Task details: What is the number of lines in the data that contain "round"? Nothing besides that number, please.

:: Excerpted data ::

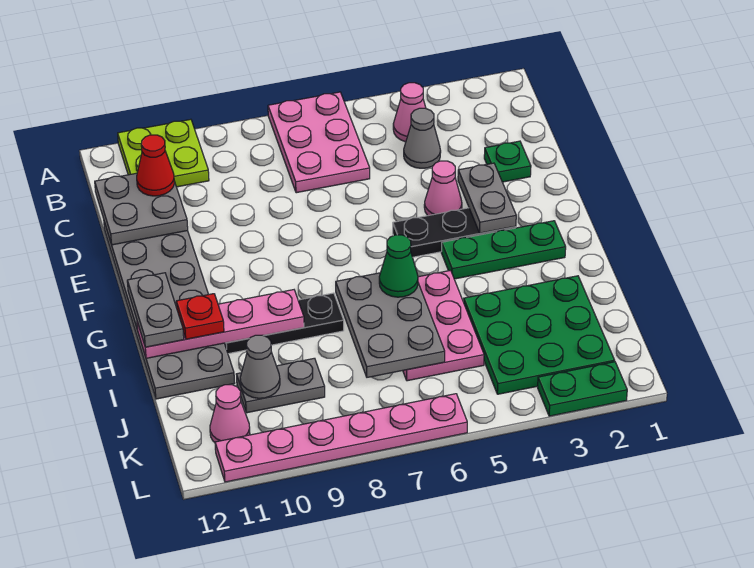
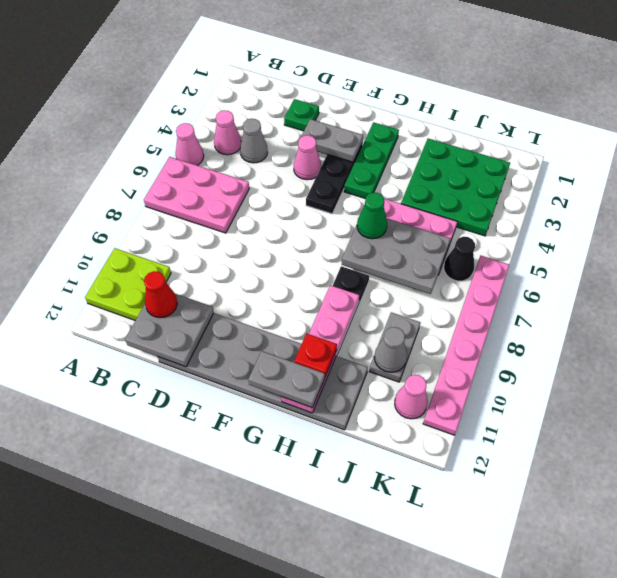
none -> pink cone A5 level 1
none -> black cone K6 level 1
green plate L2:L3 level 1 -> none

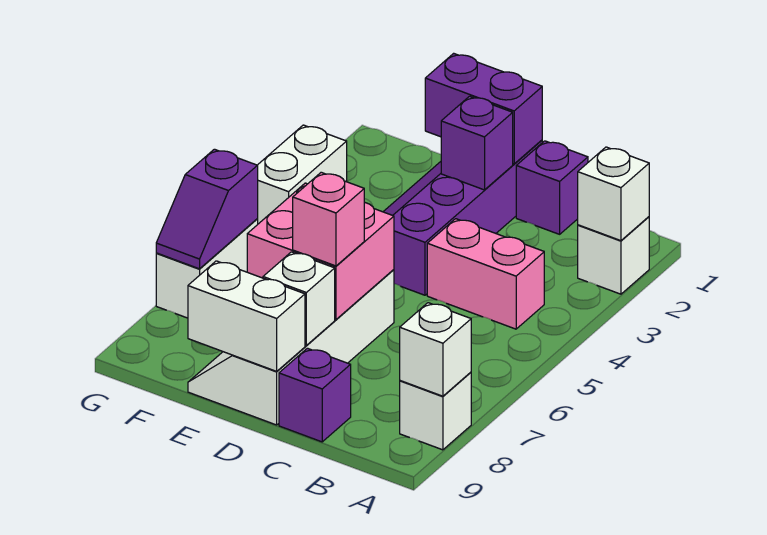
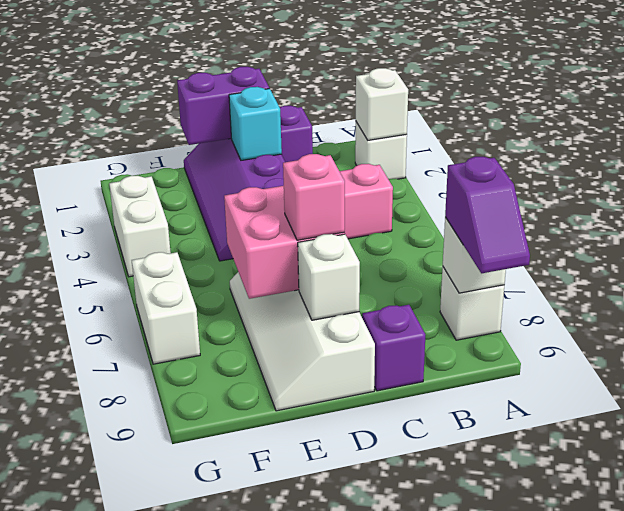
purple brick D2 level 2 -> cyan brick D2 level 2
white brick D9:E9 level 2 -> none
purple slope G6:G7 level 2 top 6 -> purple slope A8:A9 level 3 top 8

:::
:: Excerpted data ::

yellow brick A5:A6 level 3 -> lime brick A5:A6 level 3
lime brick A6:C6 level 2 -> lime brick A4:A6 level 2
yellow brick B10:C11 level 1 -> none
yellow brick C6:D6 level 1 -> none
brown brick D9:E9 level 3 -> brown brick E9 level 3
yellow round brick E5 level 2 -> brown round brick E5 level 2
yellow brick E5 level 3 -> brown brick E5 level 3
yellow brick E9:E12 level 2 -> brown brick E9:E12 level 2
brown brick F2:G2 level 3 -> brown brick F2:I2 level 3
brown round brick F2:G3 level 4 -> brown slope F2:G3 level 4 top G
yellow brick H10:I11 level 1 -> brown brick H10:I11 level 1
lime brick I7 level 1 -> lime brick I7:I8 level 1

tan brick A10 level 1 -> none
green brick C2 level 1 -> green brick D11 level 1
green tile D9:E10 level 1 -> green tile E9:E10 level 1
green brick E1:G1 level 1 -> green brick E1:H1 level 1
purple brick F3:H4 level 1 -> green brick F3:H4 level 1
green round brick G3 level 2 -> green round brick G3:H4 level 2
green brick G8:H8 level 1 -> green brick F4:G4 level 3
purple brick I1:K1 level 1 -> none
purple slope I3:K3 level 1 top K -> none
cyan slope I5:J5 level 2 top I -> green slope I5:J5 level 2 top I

:::

The completed task: 3